--- START ---

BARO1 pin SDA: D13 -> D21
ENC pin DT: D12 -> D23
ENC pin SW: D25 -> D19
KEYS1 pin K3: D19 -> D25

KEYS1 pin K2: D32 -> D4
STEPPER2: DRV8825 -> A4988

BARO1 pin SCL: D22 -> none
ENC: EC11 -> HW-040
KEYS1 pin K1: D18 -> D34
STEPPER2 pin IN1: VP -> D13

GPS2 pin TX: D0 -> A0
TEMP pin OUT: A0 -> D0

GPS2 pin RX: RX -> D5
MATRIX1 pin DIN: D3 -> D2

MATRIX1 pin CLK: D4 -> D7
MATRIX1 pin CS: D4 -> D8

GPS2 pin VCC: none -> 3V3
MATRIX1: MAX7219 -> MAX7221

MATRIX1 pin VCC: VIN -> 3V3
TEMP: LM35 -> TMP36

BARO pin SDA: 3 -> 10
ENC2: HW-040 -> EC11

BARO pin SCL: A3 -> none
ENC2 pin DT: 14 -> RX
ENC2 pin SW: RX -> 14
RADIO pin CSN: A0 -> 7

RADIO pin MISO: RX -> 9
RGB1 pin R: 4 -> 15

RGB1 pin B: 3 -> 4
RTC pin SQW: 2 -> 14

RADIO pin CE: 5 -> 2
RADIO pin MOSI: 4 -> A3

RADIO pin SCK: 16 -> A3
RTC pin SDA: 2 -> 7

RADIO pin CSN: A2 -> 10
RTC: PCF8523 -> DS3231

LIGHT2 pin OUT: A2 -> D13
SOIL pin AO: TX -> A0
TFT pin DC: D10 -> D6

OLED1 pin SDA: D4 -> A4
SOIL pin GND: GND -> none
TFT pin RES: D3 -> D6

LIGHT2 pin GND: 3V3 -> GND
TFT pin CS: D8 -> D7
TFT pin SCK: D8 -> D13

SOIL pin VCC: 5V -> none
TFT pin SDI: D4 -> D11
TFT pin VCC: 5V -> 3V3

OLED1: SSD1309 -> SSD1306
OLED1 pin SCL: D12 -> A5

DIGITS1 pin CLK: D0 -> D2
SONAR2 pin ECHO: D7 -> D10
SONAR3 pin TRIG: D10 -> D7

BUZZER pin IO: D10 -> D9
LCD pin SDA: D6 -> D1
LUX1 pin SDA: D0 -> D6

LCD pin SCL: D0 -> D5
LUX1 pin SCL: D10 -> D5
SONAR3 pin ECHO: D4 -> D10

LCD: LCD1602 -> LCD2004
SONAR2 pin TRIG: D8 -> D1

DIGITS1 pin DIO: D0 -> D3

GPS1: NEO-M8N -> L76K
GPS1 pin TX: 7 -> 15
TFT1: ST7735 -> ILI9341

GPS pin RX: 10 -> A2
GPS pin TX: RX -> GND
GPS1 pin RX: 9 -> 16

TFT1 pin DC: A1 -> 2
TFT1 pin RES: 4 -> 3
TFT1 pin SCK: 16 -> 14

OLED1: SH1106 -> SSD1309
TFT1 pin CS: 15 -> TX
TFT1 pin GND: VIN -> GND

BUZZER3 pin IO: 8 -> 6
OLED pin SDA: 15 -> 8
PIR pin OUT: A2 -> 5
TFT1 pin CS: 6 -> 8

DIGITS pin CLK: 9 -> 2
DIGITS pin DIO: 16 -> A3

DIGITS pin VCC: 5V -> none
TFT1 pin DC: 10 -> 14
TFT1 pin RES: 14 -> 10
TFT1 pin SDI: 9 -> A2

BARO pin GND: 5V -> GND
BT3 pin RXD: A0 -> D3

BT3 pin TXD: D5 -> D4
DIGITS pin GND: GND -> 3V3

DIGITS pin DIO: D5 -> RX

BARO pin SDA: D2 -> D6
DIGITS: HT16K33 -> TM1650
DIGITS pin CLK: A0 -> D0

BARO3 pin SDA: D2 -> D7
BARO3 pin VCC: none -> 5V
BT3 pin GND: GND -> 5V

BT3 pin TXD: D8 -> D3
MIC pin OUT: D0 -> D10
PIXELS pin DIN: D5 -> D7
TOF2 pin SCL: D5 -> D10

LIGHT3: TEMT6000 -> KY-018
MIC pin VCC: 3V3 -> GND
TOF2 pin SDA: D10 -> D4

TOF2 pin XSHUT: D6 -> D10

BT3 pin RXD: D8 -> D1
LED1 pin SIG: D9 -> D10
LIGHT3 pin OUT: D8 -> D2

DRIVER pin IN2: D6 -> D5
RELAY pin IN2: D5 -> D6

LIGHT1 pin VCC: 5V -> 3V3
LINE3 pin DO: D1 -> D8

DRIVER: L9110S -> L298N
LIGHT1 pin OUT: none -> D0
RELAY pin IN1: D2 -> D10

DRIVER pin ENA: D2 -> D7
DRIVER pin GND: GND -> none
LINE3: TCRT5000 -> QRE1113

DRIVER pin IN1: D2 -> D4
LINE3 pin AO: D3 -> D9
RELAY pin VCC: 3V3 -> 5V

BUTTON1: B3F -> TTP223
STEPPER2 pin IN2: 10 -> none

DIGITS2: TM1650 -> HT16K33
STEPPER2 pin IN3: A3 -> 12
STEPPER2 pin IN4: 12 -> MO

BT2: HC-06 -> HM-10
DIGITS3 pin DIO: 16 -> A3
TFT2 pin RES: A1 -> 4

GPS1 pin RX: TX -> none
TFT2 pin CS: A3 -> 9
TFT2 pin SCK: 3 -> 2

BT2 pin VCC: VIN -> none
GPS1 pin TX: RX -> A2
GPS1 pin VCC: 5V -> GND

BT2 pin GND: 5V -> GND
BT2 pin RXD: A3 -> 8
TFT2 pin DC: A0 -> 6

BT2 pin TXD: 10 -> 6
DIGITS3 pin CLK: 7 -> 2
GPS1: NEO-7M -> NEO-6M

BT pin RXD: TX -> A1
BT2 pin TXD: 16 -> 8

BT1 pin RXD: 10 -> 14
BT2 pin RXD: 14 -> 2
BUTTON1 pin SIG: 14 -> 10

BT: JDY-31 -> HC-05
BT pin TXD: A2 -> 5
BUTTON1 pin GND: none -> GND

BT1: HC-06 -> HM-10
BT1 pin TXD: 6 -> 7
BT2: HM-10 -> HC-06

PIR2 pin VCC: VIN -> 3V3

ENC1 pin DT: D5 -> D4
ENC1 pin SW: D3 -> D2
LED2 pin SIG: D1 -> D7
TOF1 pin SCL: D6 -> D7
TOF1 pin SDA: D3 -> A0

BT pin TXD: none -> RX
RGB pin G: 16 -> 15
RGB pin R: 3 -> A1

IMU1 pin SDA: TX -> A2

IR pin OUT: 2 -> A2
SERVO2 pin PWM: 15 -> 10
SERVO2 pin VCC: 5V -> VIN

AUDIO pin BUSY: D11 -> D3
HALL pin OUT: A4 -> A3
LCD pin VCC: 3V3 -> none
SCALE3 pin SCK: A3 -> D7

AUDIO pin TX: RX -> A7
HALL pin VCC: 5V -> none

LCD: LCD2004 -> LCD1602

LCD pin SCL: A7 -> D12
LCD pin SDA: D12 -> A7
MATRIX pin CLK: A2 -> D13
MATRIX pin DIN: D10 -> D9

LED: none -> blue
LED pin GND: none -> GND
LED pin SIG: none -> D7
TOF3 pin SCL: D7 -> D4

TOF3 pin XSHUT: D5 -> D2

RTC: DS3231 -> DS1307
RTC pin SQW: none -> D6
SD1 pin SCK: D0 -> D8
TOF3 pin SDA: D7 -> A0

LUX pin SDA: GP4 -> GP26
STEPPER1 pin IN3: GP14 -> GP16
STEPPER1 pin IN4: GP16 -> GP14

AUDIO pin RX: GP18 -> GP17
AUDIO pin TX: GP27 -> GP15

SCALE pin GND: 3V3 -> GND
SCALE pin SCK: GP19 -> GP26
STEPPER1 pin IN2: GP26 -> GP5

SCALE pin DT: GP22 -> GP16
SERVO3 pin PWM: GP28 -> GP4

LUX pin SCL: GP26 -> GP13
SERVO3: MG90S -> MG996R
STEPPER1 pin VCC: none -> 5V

--- END ---

Where a line of the records contains the word "DRIVER", copy that line.

DRIVER pin IN2: D6 -> D5
DRIVER: L9110S -> L298N
DRIVER pin ENA: D2 -> D7
DRIVER pin GND: GND -> none
DRIVER pin IN1: D2 -> D4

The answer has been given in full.